Exercise -> Would you output, exactly as written, the line with "C1: 4.7uF (plus" and all lines after it to the end of the data below, and no others?

Records from a dataset:
※ ※ ※
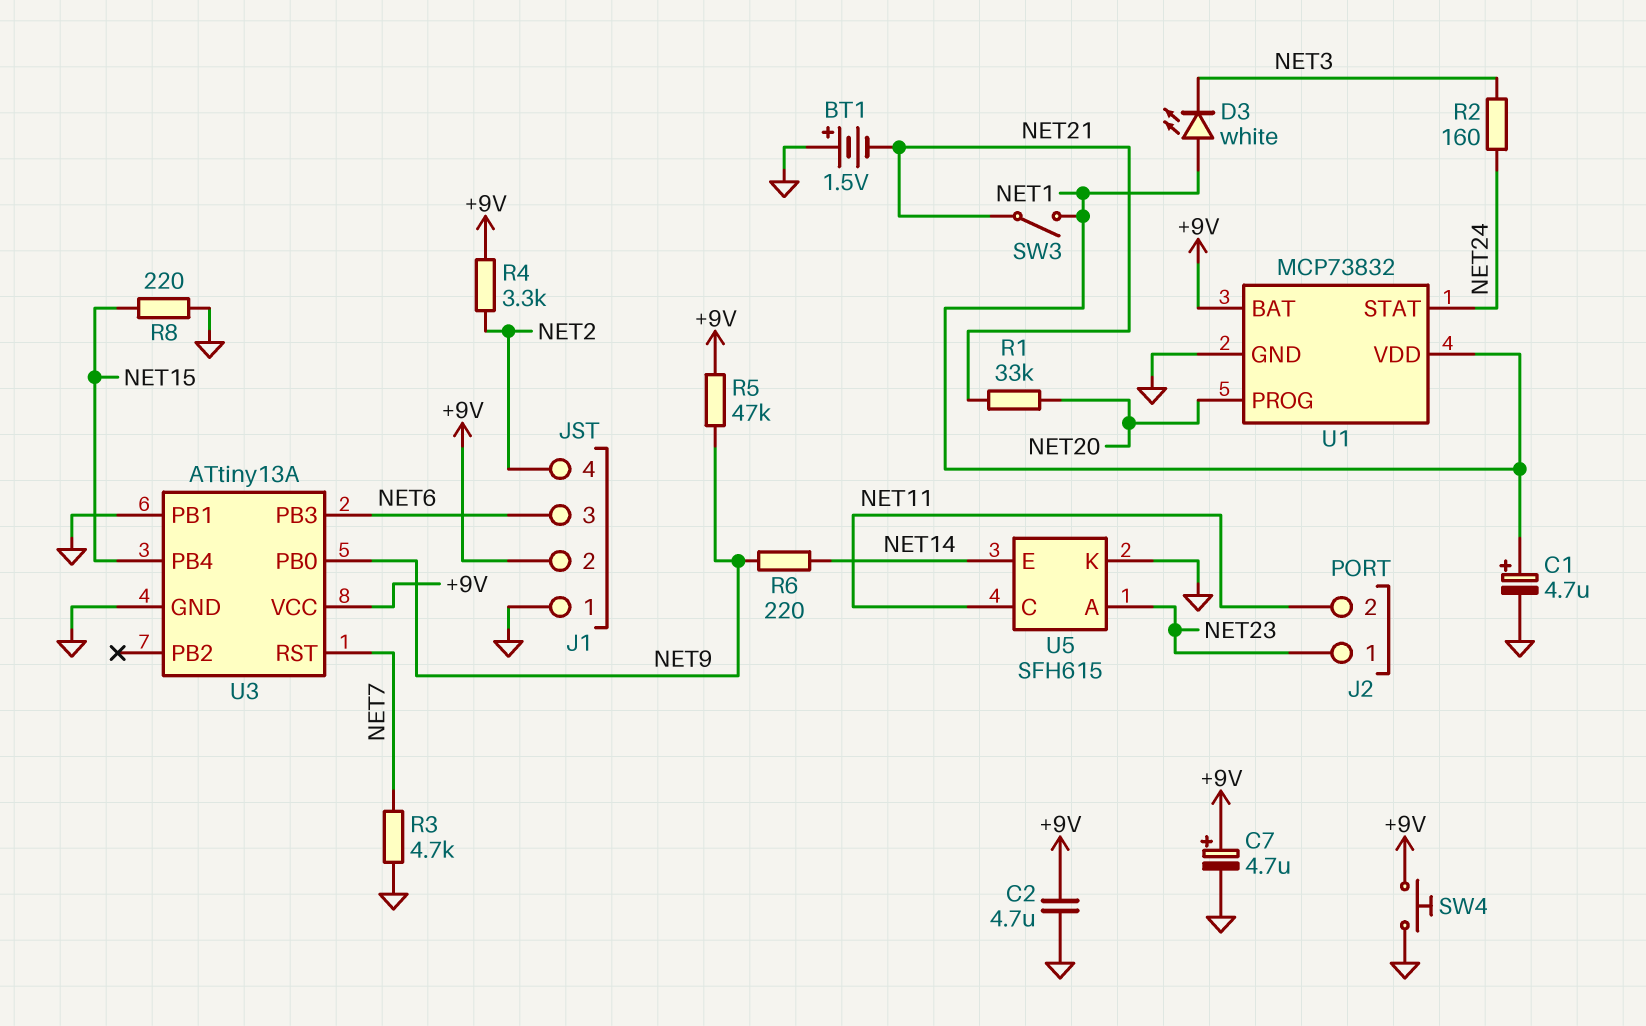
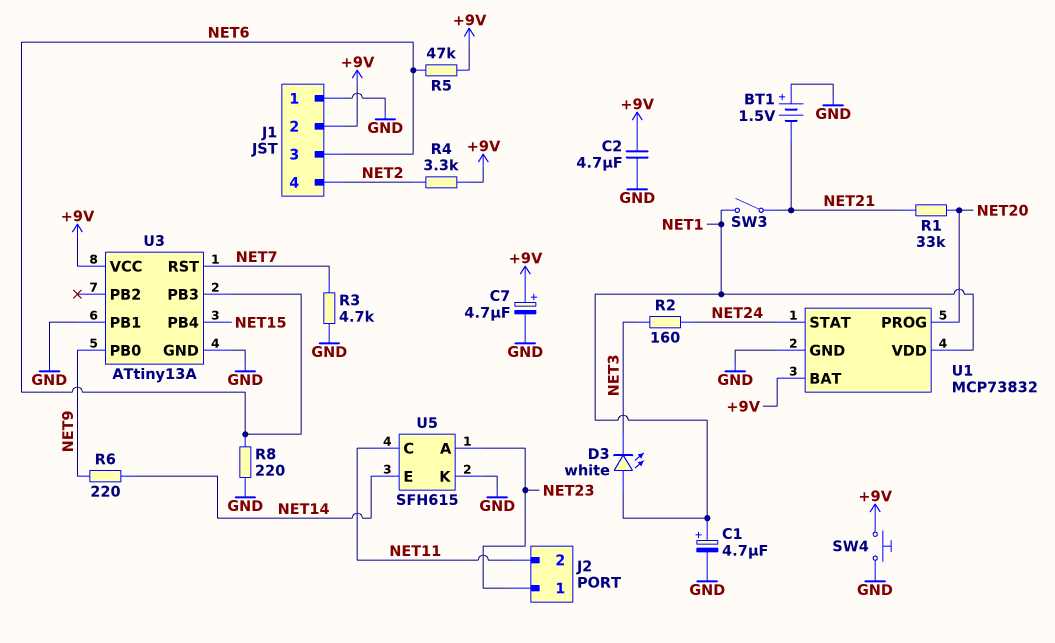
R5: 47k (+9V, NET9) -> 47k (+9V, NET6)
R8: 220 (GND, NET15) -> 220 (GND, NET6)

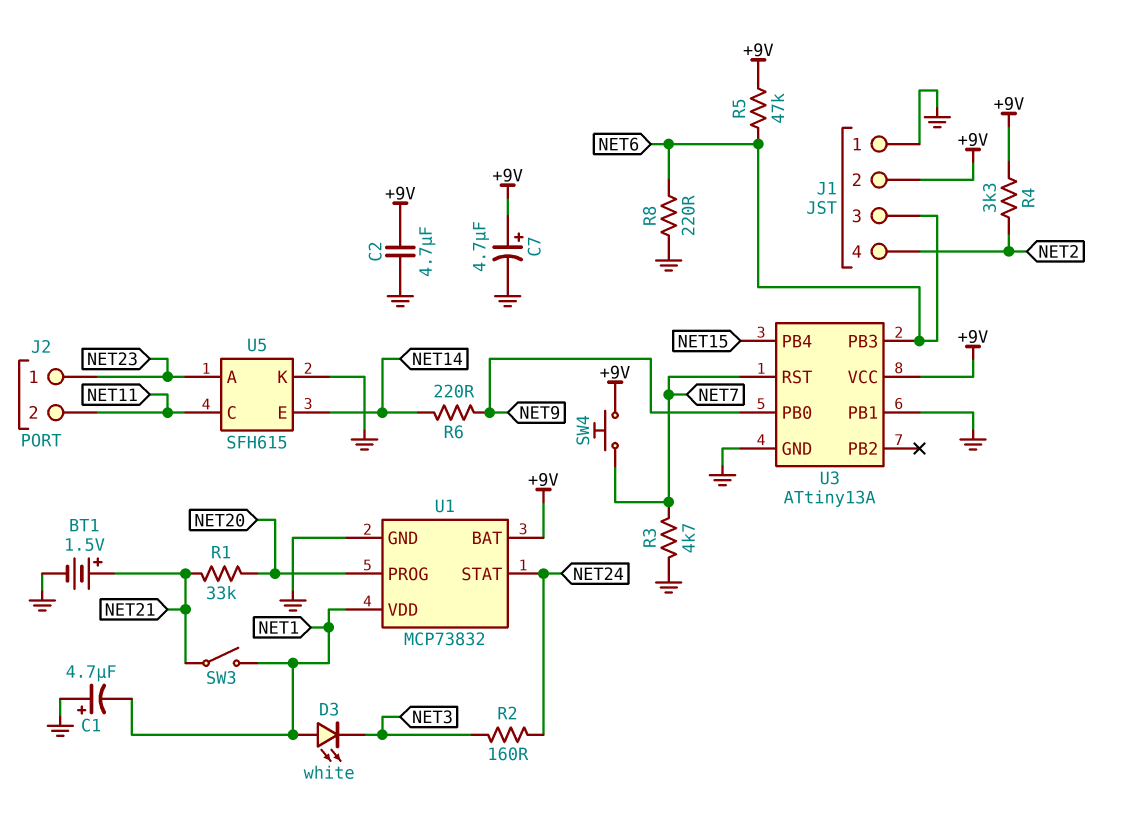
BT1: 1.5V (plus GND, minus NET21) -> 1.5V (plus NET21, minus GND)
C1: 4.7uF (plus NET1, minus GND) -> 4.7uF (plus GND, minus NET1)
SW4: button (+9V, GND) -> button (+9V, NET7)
※ ※ ※
Exercise result ->
C1: 4.7uF (plus NET1, minus GND) -> 4.7uF (plus GND, minus NET1)
SW4: button (+9V, GND) -> button (+9V, NET7)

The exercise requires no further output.